**PROBLEM DETAILS:** Output only the lines from the start of the entries through the line holding "gray semicircle: (363, 248)". Each line must match the original exactly.

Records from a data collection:
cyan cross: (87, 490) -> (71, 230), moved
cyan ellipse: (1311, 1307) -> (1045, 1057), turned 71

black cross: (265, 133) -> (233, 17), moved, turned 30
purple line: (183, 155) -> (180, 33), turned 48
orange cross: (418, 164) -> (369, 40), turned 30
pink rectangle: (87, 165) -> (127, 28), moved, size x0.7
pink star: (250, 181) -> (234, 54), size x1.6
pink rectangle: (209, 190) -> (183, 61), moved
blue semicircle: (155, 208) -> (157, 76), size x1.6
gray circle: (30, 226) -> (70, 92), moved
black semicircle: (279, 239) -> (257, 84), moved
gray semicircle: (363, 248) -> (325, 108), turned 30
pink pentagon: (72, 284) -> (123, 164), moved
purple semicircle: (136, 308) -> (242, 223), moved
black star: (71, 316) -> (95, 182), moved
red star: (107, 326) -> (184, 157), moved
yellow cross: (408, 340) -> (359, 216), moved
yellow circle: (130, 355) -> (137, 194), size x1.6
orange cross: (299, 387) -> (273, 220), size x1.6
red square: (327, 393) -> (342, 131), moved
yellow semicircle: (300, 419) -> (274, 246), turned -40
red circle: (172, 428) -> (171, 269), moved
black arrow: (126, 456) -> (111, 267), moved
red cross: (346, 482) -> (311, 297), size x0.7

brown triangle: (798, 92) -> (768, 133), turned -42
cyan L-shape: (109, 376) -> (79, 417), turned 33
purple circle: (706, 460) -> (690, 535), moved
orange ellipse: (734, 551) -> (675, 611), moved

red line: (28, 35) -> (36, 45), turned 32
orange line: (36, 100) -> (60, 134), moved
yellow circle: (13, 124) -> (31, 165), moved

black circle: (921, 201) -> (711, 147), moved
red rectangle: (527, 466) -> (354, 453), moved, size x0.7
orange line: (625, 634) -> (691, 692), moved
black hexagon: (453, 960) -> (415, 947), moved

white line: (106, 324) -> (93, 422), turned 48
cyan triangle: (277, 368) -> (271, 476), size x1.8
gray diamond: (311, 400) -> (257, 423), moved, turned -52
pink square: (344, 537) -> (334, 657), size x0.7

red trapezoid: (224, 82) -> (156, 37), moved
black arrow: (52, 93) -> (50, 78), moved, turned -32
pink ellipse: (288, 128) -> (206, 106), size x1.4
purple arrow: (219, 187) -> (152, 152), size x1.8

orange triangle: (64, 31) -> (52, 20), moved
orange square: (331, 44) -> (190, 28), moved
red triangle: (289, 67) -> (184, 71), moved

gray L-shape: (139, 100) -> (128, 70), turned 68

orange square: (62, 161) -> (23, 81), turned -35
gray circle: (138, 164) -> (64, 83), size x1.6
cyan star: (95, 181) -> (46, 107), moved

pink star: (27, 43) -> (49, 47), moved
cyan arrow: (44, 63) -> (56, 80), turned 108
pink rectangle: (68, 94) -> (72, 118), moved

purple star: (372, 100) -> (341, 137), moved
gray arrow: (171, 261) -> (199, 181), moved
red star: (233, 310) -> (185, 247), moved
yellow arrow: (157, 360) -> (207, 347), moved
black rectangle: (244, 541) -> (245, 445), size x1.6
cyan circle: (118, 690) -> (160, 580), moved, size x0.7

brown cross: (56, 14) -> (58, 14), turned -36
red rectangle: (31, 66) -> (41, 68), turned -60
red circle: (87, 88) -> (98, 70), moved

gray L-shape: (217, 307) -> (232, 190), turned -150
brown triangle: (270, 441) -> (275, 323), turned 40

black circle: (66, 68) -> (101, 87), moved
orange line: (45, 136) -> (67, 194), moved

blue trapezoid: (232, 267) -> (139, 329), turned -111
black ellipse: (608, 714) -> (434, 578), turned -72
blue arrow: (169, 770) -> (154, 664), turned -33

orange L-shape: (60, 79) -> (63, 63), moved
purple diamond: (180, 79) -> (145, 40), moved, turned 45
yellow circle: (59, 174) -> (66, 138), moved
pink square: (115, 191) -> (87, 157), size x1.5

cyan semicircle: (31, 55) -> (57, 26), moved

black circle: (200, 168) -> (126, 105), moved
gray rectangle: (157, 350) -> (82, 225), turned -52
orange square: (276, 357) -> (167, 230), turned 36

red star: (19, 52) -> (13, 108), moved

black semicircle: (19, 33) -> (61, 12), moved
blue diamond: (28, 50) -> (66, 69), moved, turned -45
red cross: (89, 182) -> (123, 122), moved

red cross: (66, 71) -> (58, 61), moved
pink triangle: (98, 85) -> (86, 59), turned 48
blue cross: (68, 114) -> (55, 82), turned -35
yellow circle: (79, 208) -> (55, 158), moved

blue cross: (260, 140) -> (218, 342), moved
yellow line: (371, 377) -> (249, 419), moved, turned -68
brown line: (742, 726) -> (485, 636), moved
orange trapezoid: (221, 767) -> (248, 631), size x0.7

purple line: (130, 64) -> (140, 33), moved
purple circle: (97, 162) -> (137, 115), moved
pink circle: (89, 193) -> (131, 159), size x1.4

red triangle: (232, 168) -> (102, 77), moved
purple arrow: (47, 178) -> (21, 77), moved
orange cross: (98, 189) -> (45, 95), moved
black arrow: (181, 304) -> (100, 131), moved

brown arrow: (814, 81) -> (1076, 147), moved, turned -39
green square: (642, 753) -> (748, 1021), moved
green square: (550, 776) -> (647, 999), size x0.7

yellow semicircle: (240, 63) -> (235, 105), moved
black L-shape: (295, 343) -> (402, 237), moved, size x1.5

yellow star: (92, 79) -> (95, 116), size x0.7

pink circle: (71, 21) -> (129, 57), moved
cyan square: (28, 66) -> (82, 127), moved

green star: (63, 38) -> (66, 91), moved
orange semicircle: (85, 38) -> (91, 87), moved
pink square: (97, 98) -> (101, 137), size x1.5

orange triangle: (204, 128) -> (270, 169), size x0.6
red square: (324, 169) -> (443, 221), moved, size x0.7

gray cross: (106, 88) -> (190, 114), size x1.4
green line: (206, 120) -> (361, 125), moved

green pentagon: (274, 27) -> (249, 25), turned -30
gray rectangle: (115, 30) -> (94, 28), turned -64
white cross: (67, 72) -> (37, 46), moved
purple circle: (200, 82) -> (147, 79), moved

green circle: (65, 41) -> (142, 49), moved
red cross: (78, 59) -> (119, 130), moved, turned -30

**YOUR RESPONSE:**
cyan cross: (87, 490) -> (71, 230), moved
cyan ellipse: (1311, 1307) -> (1045, 1057), turned 71

black cross: (265, 133) -> (233, 17), moved, turned 30
purple line: (183, 155) -> (180, 33), turned 48
orange cross: (418, 164) -> (369, 40), turned 30
pink rectangle: (87, 165) -> (127, 28), moved, size x0.7
pink star: (250, 181) -> (234, 54), size x1.6
pink rectangle: (209, 190) -> (183, 61), moved
blue semicircle: (155, 208) -> (157, 76), size x1.6
gray circle: (30, 226) -> (70, 92), moved
black semicircle: (279, 239) -> (257, 84), moved
gray semicircle: (363, 248) -> (325, 108), turned 30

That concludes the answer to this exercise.